-- Task instructions --
All lines from the one that contains "(440, 186) = (574, 359): orange" through the final line of the entries must be repeated exactly. No other lines belong in the output.

-- Data for this task --
^^^^^^^^

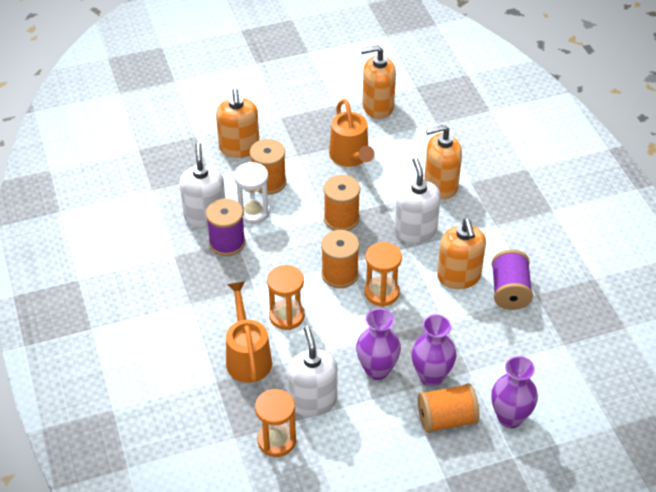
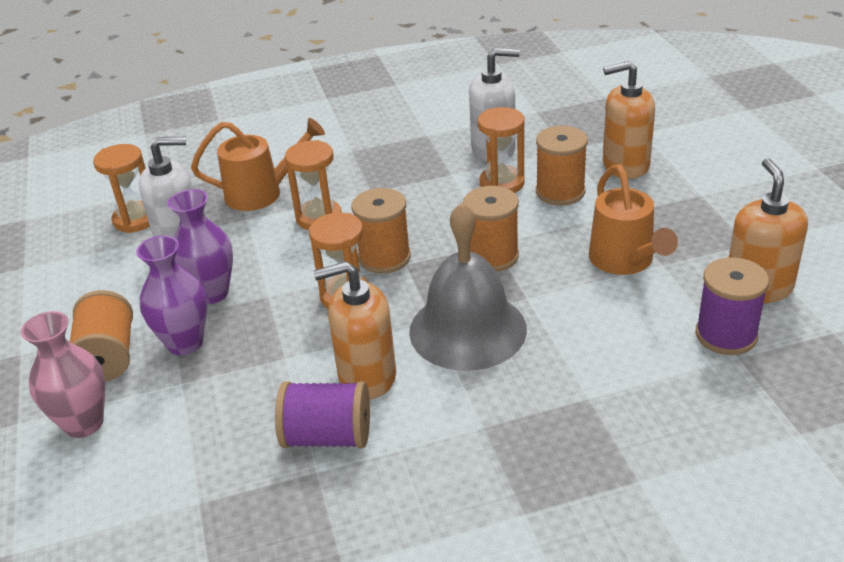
camera: 95 degrees right, 10 degrees down
(227, 243) = (447, 168): purple spool -> purple spool (726, 335)
(253, 212) = (502, 183): white hourglass -> orange hourglass
(351, 157) = (625, 262): orange watering can -> orange watering can turned 90 degrees counterclockwise
(415, 231) = (467, 329): white soap dispenser -> grey bell
(440, 186) = (574, 359): orange soap dispenser -> none
(510, 417) = (84, 423): purple vase -> pink vase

^^^^^^^^

-- Completed task --
(440, 186) = (574, 359): orange soap dispenser -> none
(510, 417) = (84, 423): purple vase -> pink vase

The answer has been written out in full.